## DATA FOR THIS TASK

= Beginning of Section =

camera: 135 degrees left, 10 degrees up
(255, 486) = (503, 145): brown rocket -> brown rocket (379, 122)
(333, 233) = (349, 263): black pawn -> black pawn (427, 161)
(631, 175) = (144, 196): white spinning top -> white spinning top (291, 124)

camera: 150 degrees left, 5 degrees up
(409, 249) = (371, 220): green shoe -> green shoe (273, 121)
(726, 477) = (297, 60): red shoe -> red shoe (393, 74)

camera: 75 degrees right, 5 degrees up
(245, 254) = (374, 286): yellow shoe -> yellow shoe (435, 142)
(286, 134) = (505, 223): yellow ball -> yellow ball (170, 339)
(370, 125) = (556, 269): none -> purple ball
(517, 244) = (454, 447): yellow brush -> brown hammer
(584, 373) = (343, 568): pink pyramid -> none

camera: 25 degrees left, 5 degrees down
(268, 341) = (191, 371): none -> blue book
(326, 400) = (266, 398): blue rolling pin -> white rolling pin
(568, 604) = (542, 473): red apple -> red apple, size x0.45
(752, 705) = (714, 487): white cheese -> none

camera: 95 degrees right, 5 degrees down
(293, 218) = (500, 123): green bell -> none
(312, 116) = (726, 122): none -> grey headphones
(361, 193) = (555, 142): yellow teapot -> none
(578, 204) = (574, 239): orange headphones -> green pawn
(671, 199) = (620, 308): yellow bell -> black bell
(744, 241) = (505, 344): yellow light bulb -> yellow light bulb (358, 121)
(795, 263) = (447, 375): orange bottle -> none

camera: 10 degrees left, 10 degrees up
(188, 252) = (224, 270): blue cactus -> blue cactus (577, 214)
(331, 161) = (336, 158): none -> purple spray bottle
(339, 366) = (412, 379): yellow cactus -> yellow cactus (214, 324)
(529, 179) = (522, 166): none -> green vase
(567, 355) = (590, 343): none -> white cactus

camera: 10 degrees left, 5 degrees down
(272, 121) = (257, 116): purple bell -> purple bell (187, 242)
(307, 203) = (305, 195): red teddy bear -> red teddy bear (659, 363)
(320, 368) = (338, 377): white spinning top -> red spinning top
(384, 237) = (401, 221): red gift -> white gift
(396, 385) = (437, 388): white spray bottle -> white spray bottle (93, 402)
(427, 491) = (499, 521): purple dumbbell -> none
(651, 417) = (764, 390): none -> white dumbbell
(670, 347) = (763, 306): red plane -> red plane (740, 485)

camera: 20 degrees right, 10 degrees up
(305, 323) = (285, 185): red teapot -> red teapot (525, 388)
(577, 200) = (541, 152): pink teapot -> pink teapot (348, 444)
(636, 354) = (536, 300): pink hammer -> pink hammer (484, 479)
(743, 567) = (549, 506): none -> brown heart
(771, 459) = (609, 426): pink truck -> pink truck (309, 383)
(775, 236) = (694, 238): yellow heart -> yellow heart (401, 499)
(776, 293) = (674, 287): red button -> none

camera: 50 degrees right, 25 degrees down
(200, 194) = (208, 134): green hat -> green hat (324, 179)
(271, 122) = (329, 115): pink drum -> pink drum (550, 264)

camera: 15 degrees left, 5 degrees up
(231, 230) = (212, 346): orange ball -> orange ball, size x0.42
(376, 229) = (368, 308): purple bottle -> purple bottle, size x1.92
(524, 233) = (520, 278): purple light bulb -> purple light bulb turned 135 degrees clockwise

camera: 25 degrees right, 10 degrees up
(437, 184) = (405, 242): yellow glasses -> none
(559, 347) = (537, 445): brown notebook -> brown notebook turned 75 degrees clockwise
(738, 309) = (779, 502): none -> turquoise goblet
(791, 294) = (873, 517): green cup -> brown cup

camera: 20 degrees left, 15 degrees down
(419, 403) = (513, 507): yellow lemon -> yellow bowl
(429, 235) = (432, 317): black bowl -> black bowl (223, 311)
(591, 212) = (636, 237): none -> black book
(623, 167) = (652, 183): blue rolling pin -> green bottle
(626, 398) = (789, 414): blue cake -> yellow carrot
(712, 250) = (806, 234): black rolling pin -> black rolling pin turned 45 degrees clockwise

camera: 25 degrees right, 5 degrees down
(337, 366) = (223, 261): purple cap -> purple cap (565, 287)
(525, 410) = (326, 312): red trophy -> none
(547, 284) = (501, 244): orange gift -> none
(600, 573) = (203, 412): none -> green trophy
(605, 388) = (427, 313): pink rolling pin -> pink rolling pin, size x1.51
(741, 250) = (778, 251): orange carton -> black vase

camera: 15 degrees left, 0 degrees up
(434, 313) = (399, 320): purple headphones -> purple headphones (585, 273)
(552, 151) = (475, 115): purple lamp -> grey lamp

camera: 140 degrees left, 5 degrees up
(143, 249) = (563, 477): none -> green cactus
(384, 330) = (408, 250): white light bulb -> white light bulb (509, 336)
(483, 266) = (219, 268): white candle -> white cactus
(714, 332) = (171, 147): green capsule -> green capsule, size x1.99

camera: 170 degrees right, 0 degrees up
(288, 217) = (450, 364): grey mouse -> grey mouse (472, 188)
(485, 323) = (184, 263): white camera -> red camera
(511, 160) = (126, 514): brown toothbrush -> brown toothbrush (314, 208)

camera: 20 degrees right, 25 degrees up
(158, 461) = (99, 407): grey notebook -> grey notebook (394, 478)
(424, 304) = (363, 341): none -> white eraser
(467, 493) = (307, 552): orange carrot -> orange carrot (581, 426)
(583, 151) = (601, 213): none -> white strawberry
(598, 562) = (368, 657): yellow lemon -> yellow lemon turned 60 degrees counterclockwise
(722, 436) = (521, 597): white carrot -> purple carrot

= End of Section =

## WHAT IS EXPECTED
For the lines above, output exactly those from the line containing "(200, 194) = (208, 134): green" through the line containing "(712, 250) = (806, 234): black", and skip the others.

## TASK OUTPUT
(200, 194) = (208, 134): green hat -> green hat (324, 179)
(271, 122) = (329, 115): pink drum -> pink drum (550, 264)

camera: 15 degrees left, 5 degrees up
(231, 230) = (212, 346): orange ball -> orange ball, size x0.42
(376, 229) = (368, 308): purple bottle -> purple bottle, size x1.92
(524, 233) = (520, 278): purple light bulb -> purple light bulb turned 135 degrees clockwise

camera: 25 degrees right, 10 degrees up
(437, 184) = (405, 242): yellow glasses -> none
(559, 347) = (537, 445): brown notebook -> brown notebook turned 75 degrees clockwise
(738, 309) = (779, 502): none -> turquoise goblet
(791, 294) = (873, 517): green cup -> brown cup

camera: 20 degrees left, 15 degrees down
(419, 403) = (513, 507): yellow lemon -> yellow bowl
(429, 235) = (432, 317): black bowl -> black bowl (223, 311)
(591, 212) = (636, 237): none -> black book
(623, 167) = (652, 183): blue rolling pin -> green bottle
(626, 398) = (789, 414): blue cake -> yellow carrot
(712, 250) = (806, 234): black rolling pin -> black rolling pin turned 45 degrees clockwise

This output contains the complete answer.